→ What you need to do: Check every line of the material below for "none". Give the number of lines that have it, and only that.

→ Materials provided:
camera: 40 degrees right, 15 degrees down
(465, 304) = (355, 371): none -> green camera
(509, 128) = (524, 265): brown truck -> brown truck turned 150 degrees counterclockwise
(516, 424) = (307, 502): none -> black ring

...

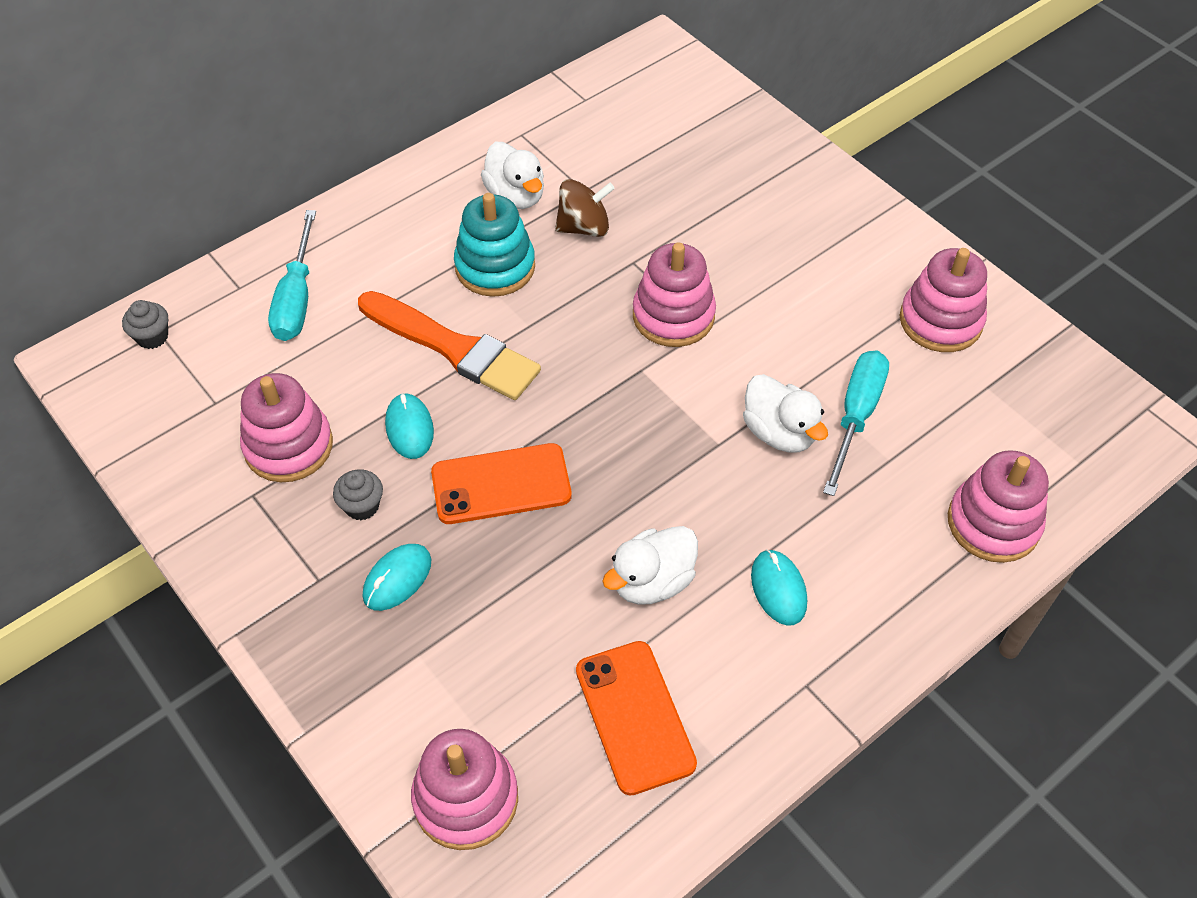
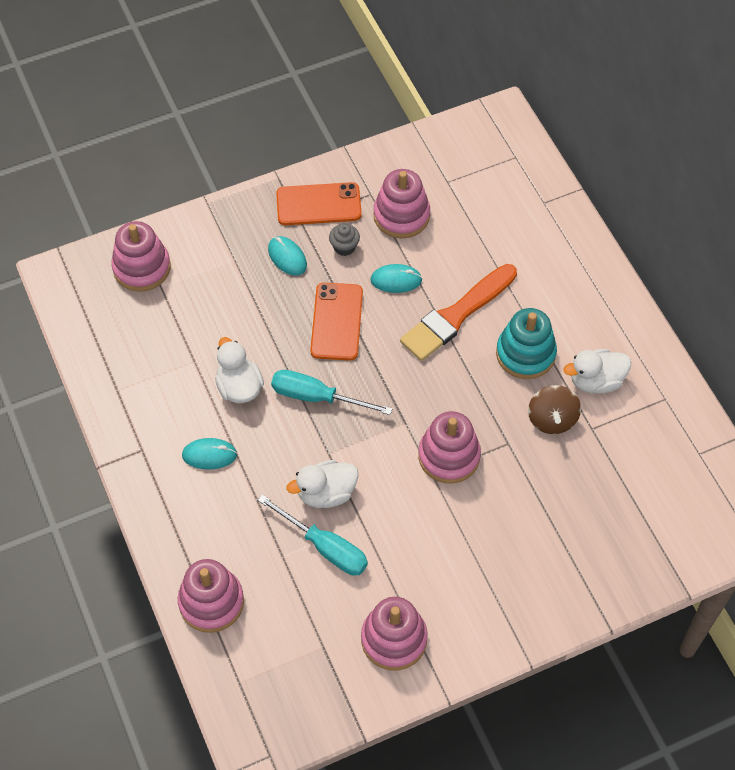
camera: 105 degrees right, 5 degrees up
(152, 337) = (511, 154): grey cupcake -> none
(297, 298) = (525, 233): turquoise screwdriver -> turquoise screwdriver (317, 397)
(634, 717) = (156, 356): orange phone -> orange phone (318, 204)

→ Task result: 3